▶ [Instructions to follow]
Without pictures, retype the following entries exactly.

▶ [Source material]

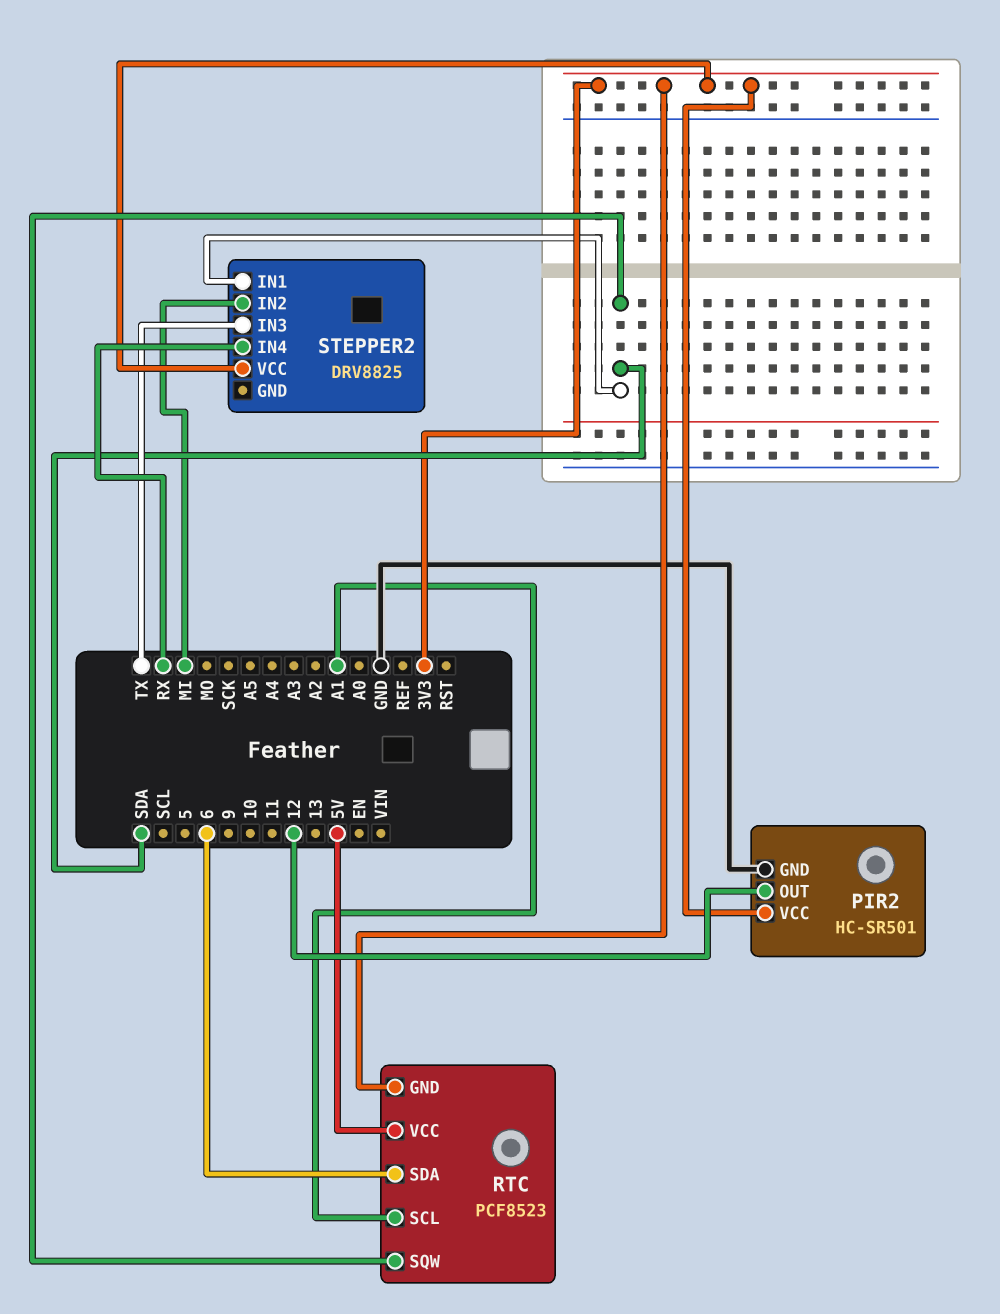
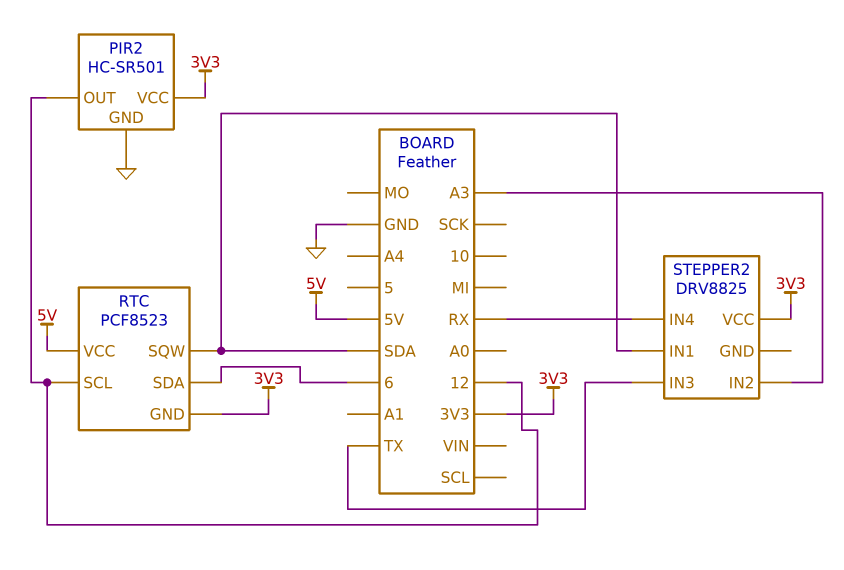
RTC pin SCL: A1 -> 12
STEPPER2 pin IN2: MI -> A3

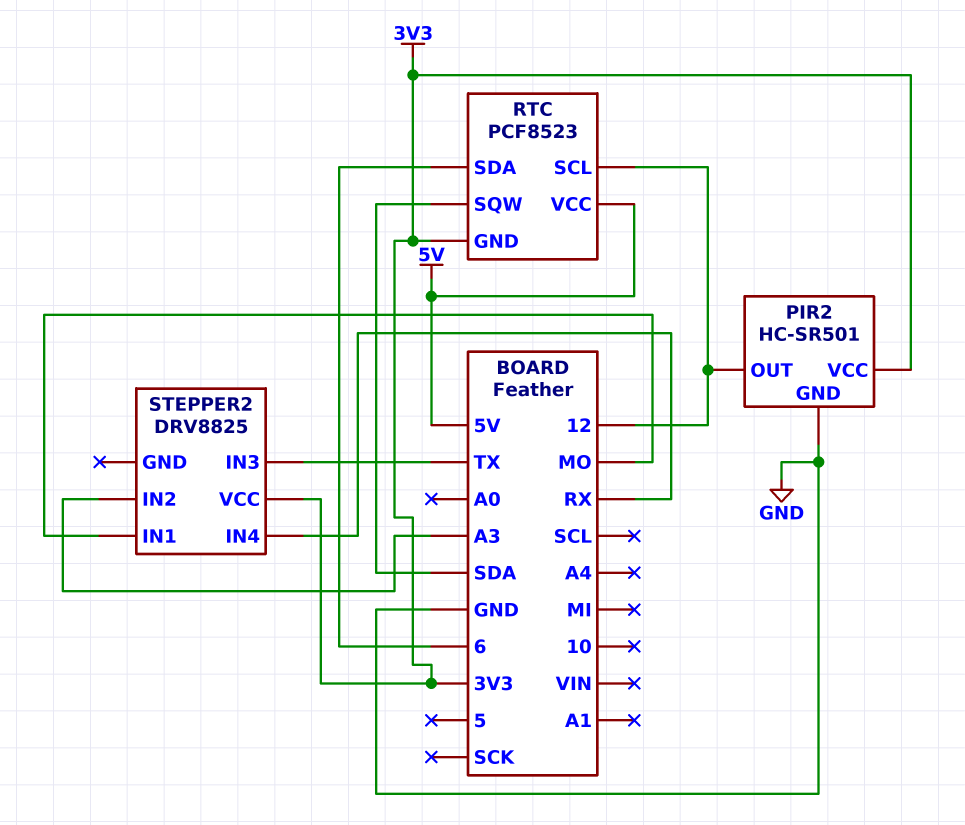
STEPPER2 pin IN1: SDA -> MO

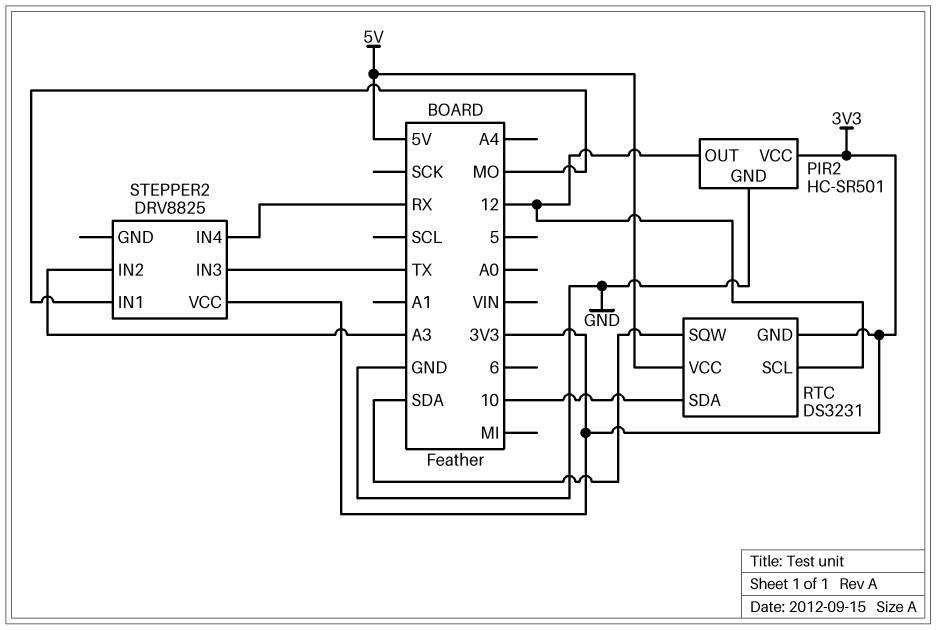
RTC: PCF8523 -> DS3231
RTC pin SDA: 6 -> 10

▶ [Output of the exercise]
RTC pin SCL: A1 -> 12
STEPPER2 pin IN2: MI -> A3

STEPPER2 pin IN1: SDA -> MO

RTC: PCF8523 -> DS3231
RTC pin SDA: 6 -> 10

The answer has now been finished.